▸ Assigned task:
A complete and exact copy of the data below is the task.

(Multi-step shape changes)

-------

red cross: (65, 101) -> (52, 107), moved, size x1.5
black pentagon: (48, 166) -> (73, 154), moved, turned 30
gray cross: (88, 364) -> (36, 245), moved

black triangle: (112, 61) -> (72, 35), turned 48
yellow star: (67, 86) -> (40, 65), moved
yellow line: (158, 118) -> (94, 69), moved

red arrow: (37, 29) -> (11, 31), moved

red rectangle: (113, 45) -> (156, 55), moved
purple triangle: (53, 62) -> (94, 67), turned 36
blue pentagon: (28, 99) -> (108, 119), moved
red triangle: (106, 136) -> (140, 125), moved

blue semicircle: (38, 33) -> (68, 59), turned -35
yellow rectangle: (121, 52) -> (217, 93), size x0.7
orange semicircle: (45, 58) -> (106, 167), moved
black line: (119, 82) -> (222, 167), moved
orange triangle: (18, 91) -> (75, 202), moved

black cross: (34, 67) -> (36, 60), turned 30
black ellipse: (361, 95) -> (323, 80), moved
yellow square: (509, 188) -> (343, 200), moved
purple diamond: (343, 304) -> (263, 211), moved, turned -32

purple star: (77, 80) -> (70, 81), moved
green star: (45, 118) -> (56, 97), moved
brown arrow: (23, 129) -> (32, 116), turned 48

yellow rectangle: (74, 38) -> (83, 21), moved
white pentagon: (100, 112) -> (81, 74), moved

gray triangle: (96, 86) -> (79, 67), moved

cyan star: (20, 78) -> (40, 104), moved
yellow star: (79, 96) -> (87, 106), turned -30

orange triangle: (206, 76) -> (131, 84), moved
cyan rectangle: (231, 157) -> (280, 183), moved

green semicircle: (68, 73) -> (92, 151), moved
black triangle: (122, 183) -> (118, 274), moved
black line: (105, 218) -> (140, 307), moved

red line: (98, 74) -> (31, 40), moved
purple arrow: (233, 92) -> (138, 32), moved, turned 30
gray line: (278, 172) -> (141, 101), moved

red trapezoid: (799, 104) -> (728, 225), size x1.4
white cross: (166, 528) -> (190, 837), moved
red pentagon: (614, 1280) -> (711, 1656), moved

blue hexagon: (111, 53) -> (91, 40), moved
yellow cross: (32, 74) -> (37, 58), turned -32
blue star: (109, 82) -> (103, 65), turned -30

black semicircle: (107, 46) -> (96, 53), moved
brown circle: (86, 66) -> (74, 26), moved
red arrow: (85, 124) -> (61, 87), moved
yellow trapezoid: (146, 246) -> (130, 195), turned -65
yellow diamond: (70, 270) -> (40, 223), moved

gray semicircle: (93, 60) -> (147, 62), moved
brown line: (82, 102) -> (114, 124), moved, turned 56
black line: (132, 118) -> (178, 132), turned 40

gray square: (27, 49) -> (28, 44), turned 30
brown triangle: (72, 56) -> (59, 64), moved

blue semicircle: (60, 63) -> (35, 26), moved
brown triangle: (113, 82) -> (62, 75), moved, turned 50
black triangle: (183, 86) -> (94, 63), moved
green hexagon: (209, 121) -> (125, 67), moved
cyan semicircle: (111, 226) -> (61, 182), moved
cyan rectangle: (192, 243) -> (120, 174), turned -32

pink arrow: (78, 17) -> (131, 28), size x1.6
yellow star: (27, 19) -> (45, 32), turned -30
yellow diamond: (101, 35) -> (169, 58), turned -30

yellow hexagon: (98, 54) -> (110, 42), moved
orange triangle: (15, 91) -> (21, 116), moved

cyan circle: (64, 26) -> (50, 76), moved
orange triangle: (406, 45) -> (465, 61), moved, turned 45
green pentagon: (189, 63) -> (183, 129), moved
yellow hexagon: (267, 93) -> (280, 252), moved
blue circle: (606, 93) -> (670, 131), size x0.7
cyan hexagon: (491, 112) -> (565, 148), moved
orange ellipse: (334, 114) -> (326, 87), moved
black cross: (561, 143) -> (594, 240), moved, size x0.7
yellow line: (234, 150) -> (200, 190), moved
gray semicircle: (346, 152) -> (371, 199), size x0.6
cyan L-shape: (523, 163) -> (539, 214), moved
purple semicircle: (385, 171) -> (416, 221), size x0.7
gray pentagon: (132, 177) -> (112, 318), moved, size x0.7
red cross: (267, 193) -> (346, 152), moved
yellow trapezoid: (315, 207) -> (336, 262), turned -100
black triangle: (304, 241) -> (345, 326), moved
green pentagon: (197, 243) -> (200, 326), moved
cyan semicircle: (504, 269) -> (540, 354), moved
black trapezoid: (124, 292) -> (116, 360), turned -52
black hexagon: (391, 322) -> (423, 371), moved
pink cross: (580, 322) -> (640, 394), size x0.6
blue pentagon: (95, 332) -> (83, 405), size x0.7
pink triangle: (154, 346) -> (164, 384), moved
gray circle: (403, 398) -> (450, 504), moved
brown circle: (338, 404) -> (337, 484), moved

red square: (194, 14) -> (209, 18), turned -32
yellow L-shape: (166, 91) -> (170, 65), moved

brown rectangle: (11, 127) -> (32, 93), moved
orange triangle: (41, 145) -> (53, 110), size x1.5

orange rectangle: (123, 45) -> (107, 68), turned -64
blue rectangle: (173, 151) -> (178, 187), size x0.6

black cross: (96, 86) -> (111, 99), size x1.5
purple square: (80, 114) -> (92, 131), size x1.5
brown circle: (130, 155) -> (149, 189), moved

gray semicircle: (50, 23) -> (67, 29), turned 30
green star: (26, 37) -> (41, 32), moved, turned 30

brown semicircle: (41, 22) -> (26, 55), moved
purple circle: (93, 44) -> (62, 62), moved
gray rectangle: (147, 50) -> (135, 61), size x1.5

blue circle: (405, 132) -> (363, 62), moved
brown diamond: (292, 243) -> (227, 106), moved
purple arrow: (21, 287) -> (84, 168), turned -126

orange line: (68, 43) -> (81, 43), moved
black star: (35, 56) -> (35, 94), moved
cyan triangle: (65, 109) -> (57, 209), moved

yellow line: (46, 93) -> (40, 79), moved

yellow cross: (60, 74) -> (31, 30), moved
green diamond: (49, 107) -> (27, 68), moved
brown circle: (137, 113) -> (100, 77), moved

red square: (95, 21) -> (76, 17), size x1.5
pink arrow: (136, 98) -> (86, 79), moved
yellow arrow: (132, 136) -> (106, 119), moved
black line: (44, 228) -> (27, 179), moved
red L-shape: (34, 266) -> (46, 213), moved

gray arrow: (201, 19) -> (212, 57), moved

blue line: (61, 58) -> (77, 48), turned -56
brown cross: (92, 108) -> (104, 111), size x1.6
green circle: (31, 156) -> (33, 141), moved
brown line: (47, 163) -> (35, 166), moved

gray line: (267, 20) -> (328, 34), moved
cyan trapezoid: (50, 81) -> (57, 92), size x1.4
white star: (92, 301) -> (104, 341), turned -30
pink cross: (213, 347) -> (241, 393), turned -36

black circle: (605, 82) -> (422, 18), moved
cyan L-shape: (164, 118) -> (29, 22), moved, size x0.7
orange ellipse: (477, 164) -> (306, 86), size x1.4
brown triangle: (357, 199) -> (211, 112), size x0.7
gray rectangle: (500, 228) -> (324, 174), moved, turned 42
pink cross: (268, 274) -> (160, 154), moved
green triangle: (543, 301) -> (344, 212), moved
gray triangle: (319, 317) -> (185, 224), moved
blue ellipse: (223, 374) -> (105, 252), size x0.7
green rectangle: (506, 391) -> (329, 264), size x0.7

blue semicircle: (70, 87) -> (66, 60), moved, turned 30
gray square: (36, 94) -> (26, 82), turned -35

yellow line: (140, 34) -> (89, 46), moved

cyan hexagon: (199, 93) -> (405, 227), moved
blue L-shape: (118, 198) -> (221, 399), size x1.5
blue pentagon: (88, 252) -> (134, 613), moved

-------

▸ Solution to the problem:
red cross: (65, 101) -> (52, 107), moved, size x1.5
black pentagon: (48, 166) -> (73, 154), moved, turned 30
gray cross: (88, 364) -> (36, 245), moved

black triangle: (112, 61) -> (72, 35), turned 48
yellow star: (67, 86) -> (40, 65), moved
yellow line: (158, 118) -> (94, 69), moved

red arrow: (37, 29) -> (11, 31), moved

red rectangle: (113, 45) -> (156, 55), moved
purple triangle: (53, 62) -> (94, 67), turned 36
blue pentagon: (28, 99) -> (108, 119), moved
red triangle: (106, 136) -> (140, 125), moved

blue semicircle: (38, 33) -> (68, 59), turned -35
yellow rectangle: (121, 52) -> (217, 93), size x0.7
orange semicircle: (45, 58) -> (106, 167), moved
black line: (119, 82) -> (222, 167), moved
orange triangle: (18, 91) -> (75, 202), moved

black cross: (34, 67) -> (36, 60), turned 30
black ellipse: (361, 95) -> (323, 80), moved
yellow square: (509, 188) -> (343, 200), moved
purple diamond: (343, 304) -> (263, 211), moved, turned -32

purple star: (77, 80) -> (70, 81), moved
green star: (45, 118) -> (56, 97), moved
brown arrow: (23, 129) -> (32, 116), turned 48

yellow rectangle: (74, 38) -> (83, 21), moved
white pentagon: (100, 112) -> (81, 74), moved

gray triangle: (96, 86) -> (79, 67), moved

cyan star: (20, 78) -> (40, 104), moved
yellow star: (79, 96) -> (87, 106), turned -30

orange triangle: (206, 76) -> (131, 84), moved
cyan rectangle: (231, 157) -> (280, 183), moved

green semicircle: (68, 73) -> (92, 151), moved
black triangle: (122, 183) -> (118, 274), moved
black line: (105, 218) -> (140, 307), moved

red line: (98, 74) -> (31, 40), moved
purple arrow: (233, 92) -> (138, 32), moved, turned 30
gray line: (278, 172) -> (141, 101), moved

red trapezoid: (799, 104) -> (728, 225), size x1.4
white cross: (166, 528) -> (190, 837), moved
red pentagon: (614, 1280) -> (711, 1656), moved

blue hexagon: (111, 53) -> (91, 40), moved
yellow cross: (32, 74) -> (37, 58), turned -32
blue star: (109, 82) -> (103, 65), turned -30

black semicircle: (107, 46) -> (96, 53), moved
brown circle: (86, 66) -> (74, 26), moved
red arrow: (85, 124) -> (61, 87), moved
yellow trapezoid: (146, 246) -> (130, 195), turned -65
yellow diamond: (70, 270) -> (40, 223), moved

gray semicircle: (93, 60) -> (147, 62), moved
brown line: (82, 102) -> (114, 124), moved, turned 56
black line: (132, 118) -> (178, 132), turned 40

gray square: (27, 49) -> (28, 44), turned 30
brown triangle: (72, 56) -> (59, 64), moved

blue semicircle: (60, 63) -> (35, 26), moved
brown triangle: (113, 82) -> (62, 75), moved, turned 50
black triangle: (183, 86) -> (94, 63), moved
green hexagon: (209, 121) -> (125, 67), moved
cyan semicircle: (111, 226) -> (61, 182), moved
cyan rectangle: (192, 243) -> (120, 174), turned -32

pink arrow: (78, 17) -> (131, 28), size x1.6
yellow star: (27, 19) -> (45, 32), turned -30
yellow diamond: (101, 35) -> (169, 58), turned -30

yellow hexagon: (98, 54) -> (110, 42), moved
orange triangle: (15, 91) -> (21, 116), moved

cyan circle: (64, 26) -> (50, 76), moved
orange triangle: (406, 45) -> (465, 61), moved, turned 45
green pentagon: (189, 63) -> (183, 129), moved
yellow hexagon: (267, 93) -> (280, 252), moved
blue circle: (606, 93) -> (670, 131), size x0.7
cyan hexagon: (491, 112) -> (565, 148), moved
orange ellipse: (334, 114) -> (326, 87), moved
black cross: (561, 143) -> (594, 240), moved, size x0.7
yellow line: (234, 150) -> (200, 190), moved
gray semicircle: (346, 152) -> (371, 199), size x0.6
cyan L-shape: (523, 163) -> (539, 214), moved
purple semicircle: (385, 171) -> (416, 221), size x0.7
gray pentagon: (132, 177) -> (112, 318), moved, size x0.7
red cross: (267, 193) -> (346, 152), moved
yellow trapezoid: (315, 207) -> (336, 262), turned -100
black triangle: (304, 241) -> (345, 326), moved
green pentagon: (197, 243) -> (200, 326), moved
cyan semicircle: (504, 269) -> (540, 354), moved
black trapezoid: (124, 292) -> (116, 360), turned -52
black hexagon: (391, 322) -> (423, 371), moved
pink cross: (580, 322) -> (640, 394), size x0.6
blue pentagon: (95, 332) -> (83, 405), size x0.7
pink triangle: (154, 346) -> (164, 384), moved
gray circle: (403, 398) -> (450, 504), moved
brown circle: (338, 404) -> (337, 484), moved

red square: (194, 14) -> (209, 18), turned -32
yellow L-shape: (166, 91) -> (170, 65), moved

brown rectangle: (11, 127) -> (32, 93), moved
orange triangle: (41, 145) -> (53, 110), size x1.5

orange rectangle: (123, 45) -> (107, 68), turned -64
blue rectangle: (173, 151) -> (178, 187), size x0.6

black cross: (96, 86) -> (111, 99), size x1.5
purple square: (80, 114) -> (92, 131), size x1.5
brown circle: (130, 155) -> (149, 189), moved

gray semicircle: (50, 23) -> (67, 29), turned 30
green star: (26, 37) -> (41, 32), moved, turned 30

brown semicircle: (41, 22) -> (26, 55), moved
purple circle: (93, 44) -> (62, 62), moved
gray rectangle: (147, 50) -> (135, 61), size x1.5

blue circle: (405, 132) -> (363, 62), moved
brown diamond: (292, 243) -> (227, 106), moved
purple arrow: (21, 287) -> (84, 168), turned -126

orange line: (68, 43) -> (81, 43), moved
black star: (35, 56) -> (35, 94), moved
cyan triangle: (65, 109) -> (57, 209), moved

yellow line: (46, 93) -> (40, 79), moved

yellow cross: (60, 74) -> (31, 30), moved
green diamond: (49, 107) -> (27, 68), moved
brown circle: (137, 113) -> (100, 77), moved

red square: (95, 21) -> (76, 17), size x1.5
pink arrow: (136, 98) -> (86, 79), moved
yellow arrow: (132, 136) -> (106, 119), moved
black line: (44, 228) -> (27, 179), moved
red L-shape: (34, 266) -> (46, 213), moved

gray arrow: (201, 19) -> (212, 57), moved

blue line: (61, 58) -> (77, 48), turned -56
brown cross: (92, 108) -> (104, 111), size x1.6
green circle: (31, 156) -> (33, 141), moved
brown line: (47, 163) -> (35, 166), moved

gray line: (267, 20) -> (328, 34), moved
cyan trapezoid: (50, 81) -> (57, 92), size x1.4
white star: (92, 301) -> (104, 341), turned -30
pink cross: (213, 347) -> (241, 393), turned -36

black circle: (605, 82) -> (422, 18), moved
cyan L-shape: (164, 118) -> (29, 22), moved, size x0.7
orange ellipse: (477, 164) -> (306, 86), size x1.4
brown triangle: (357, 199) -> (211, 112), size x0.7
gray rectangle: (500, 228) -> (324, 174), moved, turned 42
pink cross: (268, 274) -> (160, 154), moved
green triangle: (543, 301) -> (344, 212), moved
gray triangle: (319, 317) -> (185, 224), moved
blue ellipse: (223, 374) -> (105, 252), size x0.7
green rectangle: (506, 391) -> (329, 264), size x0.7

blue semicircle: (70, 87) -> (66, 60), moved, turned 30
gray square: (36, 94) -> (26, 82), turned -35

yellow line: (140, 34) -> (89, 46), moved

cyan hexagon: (199, 93) -> (405, 227), moved
blue L-shape: (118, 198) -> (221, 399), size x1.5
blue pentagon: (88, 252) -> (134, 613), moved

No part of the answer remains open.